Instructions to follow = All entries must come back exactly as given, with no pictures in the copy.
§ §
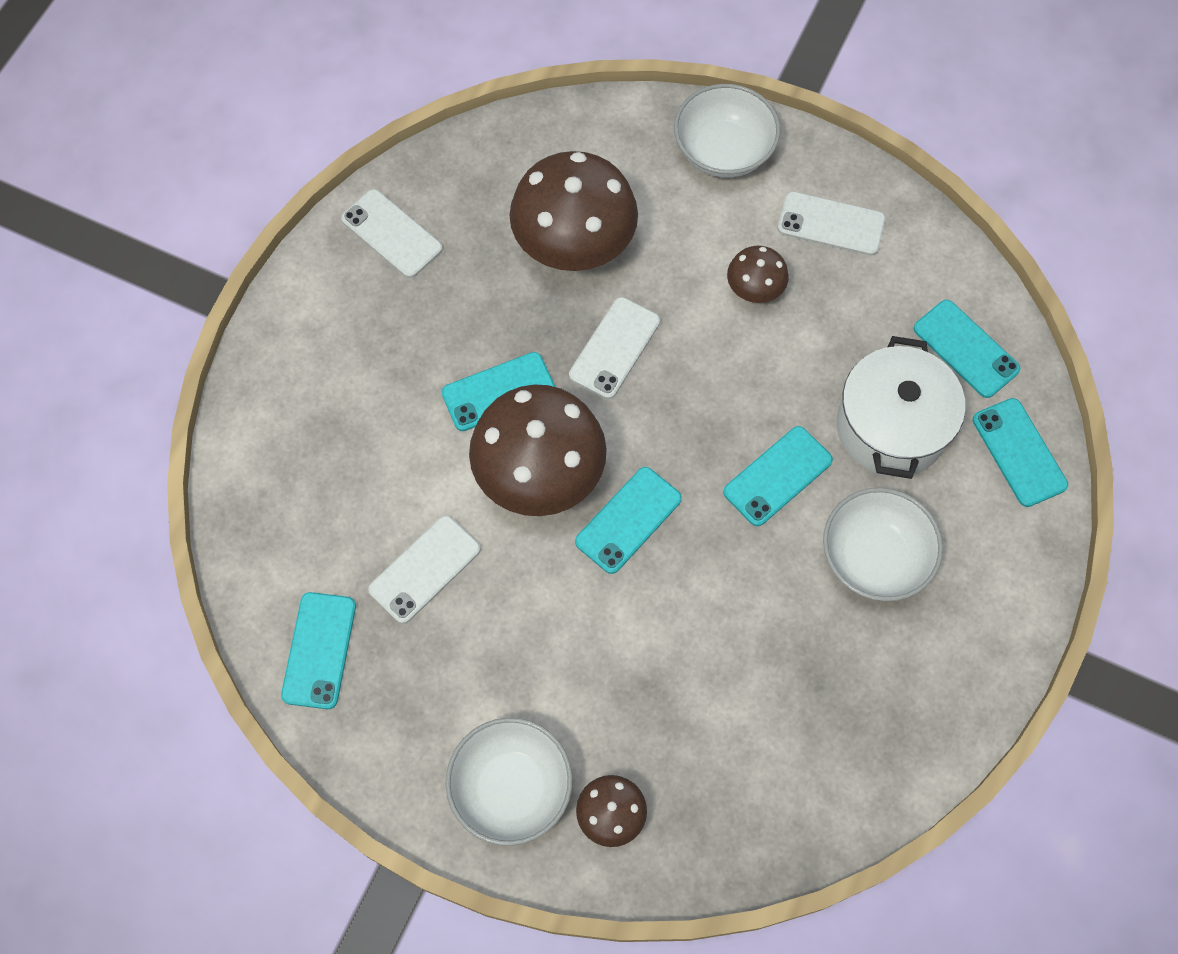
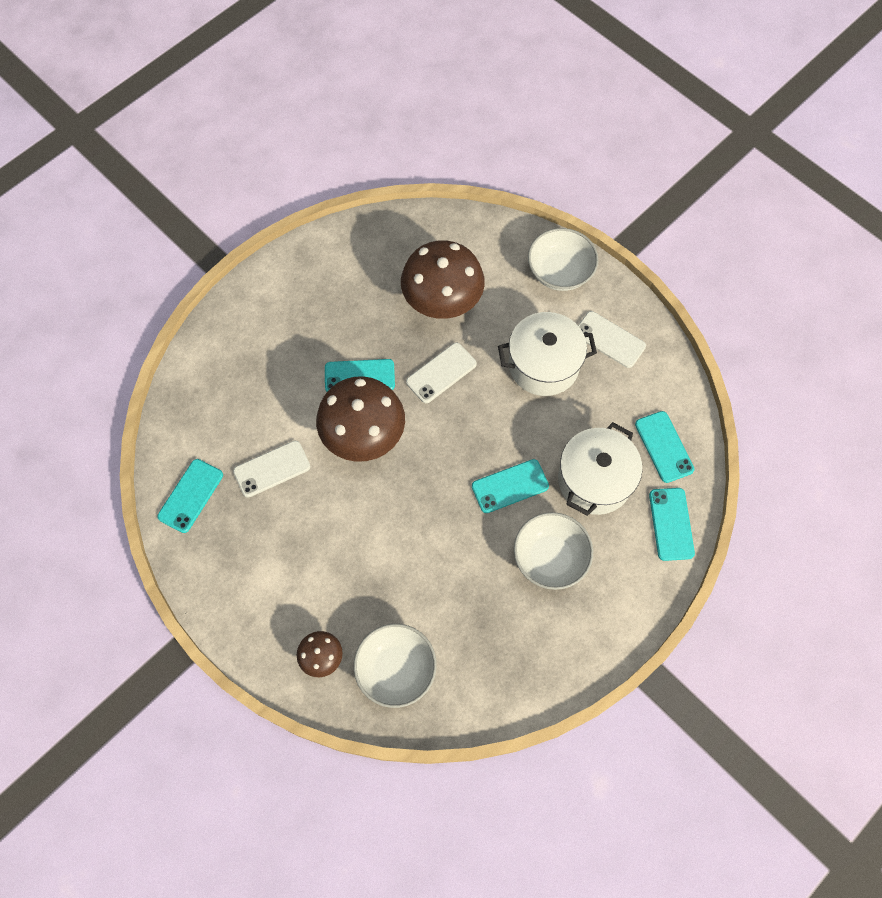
camera: 20 degrees right, 0 degrees up
(391, 234) = (334, 259): white phone -> none
(511, 788) = (269, 619): white bowl -> white bowl (396, 669)
(628, 520) = (406, 481): turquoise phone -> none
(754, 289) = (543, 365): brown mushroom -> white pot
§ §
Solution for this problem =
camera: 20 degrees right, 0 degrees up
(391, 234) = (334, 259): white phone -> none
(511, 788) = (269, 619): white bowl -> white bowl (396, 669)
(628, 520) = (406, 481): turquoise phone -> none
(754, 289) = (543, 365): brown mushroom -> white pot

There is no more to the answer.